Exercise goal:
Which lines come from the start of the records through the line that holds "brown banana: 4 -> 1"? Write them out word for word.

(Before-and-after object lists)
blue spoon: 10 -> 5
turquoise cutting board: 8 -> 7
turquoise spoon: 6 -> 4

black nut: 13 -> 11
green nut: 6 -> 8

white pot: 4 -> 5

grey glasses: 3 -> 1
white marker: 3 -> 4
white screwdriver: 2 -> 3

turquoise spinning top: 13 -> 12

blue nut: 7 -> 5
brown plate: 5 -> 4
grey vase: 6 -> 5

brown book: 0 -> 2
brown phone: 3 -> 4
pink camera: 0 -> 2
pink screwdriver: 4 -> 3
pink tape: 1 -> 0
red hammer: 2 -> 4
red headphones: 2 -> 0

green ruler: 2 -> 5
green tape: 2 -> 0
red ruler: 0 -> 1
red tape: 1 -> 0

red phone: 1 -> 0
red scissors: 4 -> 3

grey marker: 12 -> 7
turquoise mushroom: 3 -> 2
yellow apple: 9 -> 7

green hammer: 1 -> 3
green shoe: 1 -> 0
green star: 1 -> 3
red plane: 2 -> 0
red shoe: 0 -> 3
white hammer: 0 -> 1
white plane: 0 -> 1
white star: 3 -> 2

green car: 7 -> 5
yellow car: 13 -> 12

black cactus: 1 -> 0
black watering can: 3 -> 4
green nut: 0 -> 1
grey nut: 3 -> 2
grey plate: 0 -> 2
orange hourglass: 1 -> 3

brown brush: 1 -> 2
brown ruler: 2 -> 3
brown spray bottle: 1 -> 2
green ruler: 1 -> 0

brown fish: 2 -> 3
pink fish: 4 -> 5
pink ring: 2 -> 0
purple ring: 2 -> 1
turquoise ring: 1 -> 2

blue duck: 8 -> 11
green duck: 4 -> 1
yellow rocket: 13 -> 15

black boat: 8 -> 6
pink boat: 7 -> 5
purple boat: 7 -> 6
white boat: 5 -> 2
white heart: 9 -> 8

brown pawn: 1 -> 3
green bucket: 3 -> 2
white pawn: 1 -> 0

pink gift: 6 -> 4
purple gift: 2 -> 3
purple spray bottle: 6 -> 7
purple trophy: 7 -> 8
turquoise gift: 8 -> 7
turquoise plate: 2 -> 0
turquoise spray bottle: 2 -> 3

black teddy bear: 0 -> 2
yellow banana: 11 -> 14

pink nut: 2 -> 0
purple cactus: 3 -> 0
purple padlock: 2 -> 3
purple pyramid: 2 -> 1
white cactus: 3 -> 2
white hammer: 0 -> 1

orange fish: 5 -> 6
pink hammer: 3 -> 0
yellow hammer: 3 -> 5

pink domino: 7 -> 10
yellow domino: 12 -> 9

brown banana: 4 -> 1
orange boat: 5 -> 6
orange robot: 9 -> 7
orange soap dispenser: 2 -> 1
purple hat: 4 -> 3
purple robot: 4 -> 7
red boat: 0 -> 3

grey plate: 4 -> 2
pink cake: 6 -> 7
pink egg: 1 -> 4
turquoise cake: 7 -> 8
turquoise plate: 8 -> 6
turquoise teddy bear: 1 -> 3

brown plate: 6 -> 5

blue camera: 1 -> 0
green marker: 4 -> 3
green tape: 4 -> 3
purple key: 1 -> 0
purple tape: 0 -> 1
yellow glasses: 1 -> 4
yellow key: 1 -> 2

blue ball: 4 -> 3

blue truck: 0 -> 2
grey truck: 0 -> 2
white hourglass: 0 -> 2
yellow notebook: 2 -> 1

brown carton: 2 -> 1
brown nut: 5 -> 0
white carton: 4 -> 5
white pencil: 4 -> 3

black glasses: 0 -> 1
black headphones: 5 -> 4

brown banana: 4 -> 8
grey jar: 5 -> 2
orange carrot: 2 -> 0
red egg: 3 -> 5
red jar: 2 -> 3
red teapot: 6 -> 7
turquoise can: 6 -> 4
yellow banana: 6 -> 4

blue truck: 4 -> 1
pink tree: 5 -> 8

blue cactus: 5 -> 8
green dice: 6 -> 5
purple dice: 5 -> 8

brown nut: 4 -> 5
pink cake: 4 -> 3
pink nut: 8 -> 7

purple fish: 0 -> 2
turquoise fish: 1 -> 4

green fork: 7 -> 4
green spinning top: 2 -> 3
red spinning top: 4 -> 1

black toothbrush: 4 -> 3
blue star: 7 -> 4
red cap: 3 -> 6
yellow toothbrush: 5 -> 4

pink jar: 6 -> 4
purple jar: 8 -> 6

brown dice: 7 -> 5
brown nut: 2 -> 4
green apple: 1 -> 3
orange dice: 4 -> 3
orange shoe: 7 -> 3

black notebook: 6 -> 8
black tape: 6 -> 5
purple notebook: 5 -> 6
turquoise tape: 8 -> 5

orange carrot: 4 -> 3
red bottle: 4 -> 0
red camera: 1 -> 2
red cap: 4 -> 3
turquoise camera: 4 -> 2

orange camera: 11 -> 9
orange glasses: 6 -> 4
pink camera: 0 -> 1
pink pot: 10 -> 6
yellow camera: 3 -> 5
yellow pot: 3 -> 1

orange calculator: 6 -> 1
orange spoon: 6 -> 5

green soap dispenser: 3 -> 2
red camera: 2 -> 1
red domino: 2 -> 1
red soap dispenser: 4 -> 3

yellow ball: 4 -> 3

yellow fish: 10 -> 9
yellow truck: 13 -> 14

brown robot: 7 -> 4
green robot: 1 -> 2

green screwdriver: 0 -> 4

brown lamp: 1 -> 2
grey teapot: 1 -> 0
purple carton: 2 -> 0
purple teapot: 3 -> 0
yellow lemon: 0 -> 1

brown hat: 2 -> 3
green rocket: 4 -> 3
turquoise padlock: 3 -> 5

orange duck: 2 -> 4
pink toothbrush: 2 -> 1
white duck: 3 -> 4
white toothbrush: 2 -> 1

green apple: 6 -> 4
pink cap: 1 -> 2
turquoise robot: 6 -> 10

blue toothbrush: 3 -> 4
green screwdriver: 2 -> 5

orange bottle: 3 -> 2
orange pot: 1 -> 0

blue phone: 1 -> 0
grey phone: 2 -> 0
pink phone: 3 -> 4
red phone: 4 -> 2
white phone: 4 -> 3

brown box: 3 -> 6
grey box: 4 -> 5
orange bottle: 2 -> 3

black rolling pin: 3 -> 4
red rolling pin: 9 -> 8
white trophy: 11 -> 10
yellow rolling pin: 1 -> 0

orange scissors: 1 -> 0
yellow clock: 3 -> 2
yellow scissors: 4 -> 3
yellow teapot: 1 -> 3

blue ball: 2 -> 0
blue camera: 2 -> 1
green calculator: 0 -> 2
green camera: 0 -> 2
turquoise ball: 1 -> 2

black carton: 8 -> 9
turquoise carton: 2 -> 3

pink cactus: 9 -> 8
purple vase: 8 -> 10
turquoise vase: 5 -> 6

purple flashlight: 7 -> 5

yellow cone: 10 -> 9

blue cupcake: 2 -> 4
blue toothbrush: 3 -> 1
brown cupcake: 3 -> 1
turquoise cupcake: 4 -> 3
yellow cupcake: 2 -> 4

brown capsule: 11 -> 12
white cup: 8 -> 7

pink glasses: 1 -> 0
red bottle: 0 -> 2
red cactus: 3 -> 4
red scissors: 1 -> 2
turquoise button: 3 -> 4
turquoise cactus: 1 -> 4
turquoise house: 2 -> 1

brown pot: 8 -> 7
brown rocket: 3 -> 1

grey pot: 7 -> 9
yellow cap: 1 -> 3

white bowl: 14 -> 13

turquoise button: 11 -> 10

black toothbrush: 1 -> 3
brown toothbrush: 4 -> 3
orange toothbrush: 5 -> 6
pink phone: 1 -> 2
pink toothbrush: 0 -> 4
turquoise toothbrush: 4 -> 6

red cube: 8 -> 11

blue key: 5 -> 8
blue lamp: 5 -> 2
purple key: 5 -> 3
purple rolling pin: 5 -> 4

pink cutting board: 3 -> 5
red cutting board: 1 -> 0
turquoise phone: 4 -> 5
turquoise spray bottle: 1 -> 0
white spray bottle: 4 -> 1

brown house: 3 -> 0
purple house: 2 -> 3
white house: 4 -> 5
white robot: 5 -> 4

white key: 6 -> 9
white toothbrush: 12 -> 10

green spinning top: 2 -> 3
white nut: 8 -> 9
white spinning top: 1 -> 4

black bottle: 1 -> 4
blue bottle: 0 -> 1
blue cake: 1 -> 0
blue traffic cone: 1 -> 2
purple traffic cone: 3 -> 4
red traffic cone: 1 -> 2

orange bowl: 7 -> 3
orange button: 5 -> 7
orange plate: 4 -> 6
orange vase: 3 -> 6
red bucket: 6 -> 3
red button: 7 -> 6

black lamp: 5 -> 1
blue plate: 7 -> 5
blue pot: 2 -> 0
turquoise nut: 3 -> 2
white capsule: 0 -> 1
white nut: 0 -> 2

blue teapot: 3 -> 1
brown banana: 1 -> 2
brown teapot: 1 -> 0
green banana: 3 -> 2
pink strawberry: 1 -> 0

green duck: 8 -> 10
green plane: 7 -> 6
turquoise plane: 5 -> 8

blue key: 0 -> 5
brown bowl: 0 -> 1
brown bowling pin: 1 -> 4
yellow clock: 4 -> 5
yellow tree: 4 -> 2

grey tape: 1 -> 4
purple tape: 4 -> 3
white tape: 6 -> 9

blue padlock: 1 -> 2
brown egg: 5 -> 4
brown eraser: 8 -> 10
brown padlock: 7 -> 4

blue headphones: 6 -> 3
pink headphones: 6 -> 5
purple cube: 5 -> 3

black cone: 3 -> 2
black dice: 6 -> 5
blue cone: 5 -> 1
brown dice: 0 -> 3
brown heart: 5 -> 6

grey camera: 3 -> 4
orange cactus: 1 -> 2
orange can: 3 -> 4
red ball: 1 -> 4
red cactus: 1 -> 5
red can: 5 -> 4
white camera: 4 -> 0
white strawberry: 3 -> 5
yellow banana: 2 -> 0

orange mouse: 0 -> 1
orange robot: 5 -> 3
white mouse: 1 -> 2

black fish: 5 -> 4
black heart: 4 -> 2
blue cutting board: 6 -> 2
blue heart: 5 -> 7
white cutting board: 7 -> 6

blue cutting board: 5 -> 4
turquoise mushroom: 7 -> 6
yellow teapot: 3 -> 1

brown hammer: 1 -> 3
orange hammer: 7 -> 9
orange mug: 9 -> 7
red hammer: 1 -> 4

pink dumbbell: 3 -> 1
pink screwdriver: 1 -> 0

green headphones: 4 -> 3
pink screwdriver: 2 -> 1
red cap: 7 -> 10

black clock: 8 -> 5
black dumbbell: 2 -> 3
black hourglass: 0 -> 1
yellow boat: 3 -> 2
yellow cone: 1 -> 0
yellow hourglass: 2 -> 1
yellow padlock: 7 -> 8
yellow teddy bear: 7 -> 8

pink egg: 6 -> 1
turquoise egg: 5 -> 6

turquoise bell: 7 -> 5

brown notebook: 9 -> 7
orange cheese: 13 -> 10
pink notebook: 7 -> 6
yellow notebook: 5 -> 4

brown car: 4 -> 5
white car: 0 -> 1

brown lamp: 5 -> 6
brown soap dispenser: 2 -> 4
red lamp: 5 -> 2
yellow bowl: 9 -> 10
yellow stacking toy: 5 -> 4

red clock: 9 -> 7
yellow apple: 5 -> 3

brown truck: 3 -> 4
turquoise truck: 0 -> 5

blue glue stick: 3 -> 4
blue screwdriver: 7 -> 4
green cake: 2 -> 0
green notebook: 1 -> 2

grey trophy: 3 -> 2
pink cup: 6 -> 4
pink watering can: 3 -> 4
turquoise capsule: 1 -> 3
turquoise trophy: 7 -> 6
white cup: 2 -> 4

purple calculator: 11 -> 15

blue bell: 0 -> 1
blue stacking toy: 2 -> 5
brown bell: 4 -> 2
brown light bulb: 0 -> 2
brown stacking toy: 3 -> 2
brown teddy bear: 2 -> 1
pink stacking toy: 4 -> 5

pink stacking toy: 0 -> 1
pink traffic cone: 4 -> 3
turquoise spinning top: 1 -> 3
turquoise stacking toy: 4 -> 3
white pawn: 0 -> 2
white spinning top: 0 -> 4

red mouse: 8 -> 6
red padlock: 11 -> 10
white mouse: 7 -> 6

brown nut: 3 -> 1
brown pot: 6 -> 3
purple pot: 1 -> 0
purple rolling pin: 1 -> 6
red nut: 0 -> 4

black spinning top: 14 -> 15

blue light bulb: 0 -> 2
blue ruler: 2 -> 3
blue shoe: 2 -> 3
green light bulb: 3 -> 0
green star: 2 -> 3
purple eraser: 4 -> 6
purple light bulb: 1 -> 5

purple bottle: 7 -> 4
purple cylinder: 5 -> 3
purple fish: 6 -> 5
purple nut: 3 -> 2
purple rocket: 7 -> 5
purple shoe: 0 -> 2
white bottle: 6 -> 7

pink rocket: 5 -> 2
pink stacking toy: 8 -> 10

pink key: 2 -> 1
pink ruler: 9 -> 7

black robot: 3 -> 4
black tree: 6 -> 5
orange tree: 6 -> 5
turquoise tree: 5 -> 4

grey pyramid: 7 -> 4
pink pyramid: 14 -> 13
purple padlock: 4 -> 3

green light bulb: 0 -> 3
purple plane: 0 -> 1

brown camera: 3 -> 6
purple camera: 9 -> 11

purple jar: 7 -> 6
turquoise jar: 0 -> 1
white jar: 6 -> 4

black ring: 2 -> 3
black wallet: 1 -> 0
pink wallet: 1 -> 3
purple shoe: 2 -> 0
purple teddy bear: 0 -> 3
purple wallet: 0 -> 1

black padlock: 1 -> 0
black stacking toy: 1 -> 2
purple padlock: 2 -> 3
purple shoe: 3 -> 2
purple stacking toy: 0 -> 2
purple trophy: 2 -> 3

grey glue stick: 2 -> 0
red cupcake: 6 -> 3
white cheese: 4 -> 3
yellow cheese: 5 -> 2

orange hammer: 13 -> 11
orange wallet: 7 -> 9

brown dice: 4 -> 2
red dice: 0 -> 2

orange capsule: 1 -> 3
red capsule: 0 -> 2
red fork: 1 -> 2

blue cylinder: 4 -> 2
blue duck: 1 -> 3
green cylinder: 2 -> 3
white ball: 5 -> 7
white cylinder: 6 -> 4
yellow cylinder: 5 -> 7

Written response:
blue spoon: 10 -> 5
turquoise cutting board: 8 -> 7
turquoise spoon: 6 -> 4

black nut: 13 -> 11
green nut: 6 -> 8

white pot: 4 -> 5

grey glasses: 3 -> 1
white marker: 3 -> 4
white screwdriver: 2 -> 3

turquoise spinning top: 13 -> 12

blue nut: 7 -> 5
brown plate: 5 -> 4
grey vase: 6 -> 5

brown book: 0 -> 2
brown phone: 3 -> 4
pink camera: 0 -> 2
pink screwdriver: 4 -> 3
pink tape: 1 -> 0
red hammer: 2 -> 4
red headphones: 2 -> 0

green ruler: 2 -> 5
green tape: 2 -> 0
red ruler: 0 -> 1
red tape: 1 -> 0

red phone: 1 -> 0
red scissors: 4 -> 3

grey marker: 12 -> 7
turquoise mushroom: 3 -> 2
yellow apple: 9 -> 7

green hammer: 1 -> 3
green shoe: 1 -> 0
green star: 1 -> 3
red plane: 2 -> 0
red shoe: 0 -> 3
white hammer: 0 -> 1
white plane: 0 -> 1
white star: 3 -> 2

green car: 7 -> 5
yellow car: 13 -> 12

black cactus: 1 -> 0
black watering can: 3 -> 4
green nut: 0 -> 1
grey nut: 3 -> 2
grey plate: 0 -> 2
orange hourglass: 1 -> 3

brown brush: 1 -> 2
brown ruler: 2 -> 3
brown spray bottle: 1 -> 2
green ruler: 1 -> 0

brown fish: 2 -> 3
pink fish: 4 -> 5
pink ring: 2 -> 0
purple ring: 2 -> 1
turquoise ring: 1 -> 2

blue duck: 8 -> 11
green duck: 4 -> 1
yellow rocket: 13 -> 15

black boat: 8 -> 6
pink boat: 7 -> 5
purple boat: 7 -> 6
white boat: 5 -> 2
white heart: 9 -> 8

brown pawn: 1 -> 3
green bucket: 3 -> 2
white pawn: 1 -> 0

pink gift: 6 -> 4
purple gift: 2 -> 3
purple spray bottle: 6 -> 7
purple trophy: 7 -> 8
turquoise gift: 8 -> 7
turquoise plate: 2 -> 0
turquoise spray bottle: 2 -> 3

black teddy bear: 0 -> 2
yellow banana: 11 -> 14

pink nut: 2 -> 0
purple cactus: 3 -> 0
purple padlock: 2 -> 3
purple pyramid: 2 -> 1
white cactus: 3 -> 2
white hammer: 0 -> 1

orange fish: 5 -> 6
pink hammer: 3 -> 0
yellow hammer: 3 -> 5

pink domino: 7 -> 10
yellow domino: 12 -> 9

brown banana: 4 -> 1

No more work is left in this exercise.